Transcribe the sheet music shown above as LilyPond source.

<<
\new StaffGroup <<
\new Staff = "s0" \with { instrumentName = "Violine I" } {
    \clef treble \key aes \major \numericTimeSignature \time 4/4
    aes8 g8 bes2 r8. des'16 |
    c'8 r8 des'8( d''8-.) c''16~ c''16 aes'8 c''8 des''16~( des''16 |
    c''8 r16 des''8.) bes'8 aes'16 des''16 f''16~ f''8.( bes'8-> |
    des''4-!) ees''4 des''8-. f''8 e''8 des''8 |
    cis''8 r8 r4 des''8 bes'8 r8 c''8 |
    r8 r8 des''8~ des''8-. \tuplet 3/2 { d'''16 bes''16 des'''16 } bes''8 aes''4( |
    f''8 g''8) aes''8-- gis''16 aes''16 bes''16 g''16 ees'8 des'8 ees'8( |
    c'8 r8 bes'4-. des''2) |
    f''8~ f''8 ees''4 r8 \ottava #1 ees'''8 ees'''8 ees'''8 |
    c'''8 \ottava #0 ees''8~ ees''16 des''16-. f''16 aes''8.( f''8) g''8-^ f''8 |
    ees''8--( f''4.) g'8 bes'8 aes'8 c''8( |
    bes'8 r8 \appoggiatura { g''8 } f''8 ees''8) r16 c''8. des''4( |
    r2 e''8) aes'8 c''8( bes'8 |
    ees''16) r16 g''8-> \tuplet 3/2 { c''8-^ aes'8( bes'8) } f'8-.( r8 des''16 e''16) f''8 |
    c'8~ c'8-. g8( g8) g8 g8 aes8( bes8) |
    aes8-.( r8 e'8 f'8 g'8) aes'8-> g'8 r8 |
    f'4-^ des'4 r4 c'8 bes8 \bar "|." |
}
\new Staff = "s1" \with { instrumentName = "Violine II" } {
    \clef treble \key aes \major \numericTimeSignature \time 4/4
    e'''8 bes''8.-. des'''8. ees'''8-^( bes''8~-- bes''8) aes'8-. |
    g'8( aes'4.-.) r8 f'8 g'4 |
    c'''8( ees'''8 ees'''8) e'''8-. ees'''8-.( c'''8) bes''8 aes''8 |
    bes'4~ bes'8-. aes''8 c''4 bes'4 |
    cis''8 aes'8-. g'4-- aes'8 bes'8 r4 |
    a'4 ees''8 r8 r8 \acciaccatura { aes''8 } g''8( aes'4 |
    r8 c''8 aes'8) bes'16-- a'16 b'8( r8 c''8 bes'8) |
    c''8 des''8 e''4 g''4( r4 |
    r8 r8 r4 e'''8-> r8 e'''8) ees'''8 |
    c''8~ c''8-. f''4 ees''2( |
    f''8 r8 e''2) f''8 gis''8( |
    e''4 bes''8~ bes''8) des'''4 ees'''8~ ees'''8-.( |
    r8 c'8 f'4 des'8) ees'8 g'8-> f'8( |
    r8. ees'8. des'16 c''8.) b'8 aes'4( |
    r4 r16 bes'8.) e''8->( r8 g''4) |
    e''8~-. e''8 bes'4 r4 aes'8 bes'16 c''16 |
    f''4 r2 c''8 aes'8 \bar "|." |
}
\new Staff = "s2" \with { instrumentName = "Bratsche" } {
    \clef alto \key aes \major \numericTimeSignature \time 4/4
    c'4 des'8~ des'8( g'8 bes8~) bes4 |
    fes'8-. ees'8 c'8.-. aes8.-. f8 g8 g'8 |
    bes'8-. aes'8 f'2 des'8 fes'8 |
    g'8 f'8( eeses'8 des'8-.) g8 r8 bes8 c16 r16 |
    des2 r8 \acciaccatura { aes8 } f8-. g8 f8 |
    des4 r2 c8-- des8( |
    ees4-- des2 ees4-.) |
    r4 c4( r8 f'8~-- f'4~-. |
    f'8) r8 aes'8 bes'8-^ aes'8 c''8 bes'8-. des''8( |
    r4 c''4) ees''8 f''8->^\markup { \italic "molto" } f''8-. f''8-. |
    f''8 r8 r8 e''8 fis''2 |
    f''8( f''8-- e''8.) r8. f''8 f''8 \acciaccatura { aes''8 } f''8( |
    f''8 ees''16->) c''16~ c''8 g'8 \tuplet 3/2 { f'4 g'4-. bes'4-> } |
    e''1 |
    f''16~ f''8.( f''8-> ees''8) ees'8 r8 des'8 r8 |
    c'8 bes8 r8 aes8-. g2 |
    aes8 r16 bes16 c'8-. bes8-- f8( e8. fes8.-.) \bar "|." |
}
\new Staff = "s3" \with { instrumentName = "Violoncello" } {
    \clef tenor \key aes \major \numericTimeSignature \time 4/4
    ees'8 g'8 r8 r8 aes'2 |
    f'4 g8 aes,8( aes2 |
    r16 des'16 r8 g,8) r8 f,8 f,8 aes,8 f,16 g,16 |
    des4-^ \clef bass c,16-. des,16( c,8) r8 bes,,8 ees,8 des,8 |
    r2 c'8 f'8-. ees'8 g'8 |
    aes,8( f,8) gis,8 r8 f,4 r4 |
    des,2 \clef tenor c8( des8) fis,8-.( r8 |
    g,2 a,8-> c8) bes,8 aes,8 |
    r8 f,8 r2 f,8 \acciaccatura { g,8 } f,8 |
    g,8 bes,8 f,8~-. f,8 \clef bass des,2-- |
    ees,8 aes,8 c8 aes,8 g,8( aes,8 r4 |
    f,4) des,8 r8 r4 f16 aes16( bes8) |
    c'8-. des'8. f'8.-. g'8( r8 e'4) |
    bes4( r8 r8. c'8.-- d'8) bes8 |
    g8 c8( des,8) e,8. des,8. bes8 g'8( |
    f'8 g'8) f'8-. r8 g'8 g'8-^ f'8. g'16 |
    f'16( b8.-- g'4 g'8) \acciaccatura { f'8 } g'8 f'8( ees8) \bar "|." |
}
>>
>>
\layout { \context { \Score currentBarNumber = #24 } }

□ □ □

■ TASK BRIEF
Return every line from the rows above that contains the word "major".

■ RESPONSE BELOW
    \clef treble \key aes \major \numericTimeSignature \time 4/4
    \clef treble \key aes \major \numericTimeSignature \time 4/4
    \clef alto \key aes \major \numericTimeSignature \time 4/4
    \clef tenor \key aes \major \numericTimeSignature \time 4/4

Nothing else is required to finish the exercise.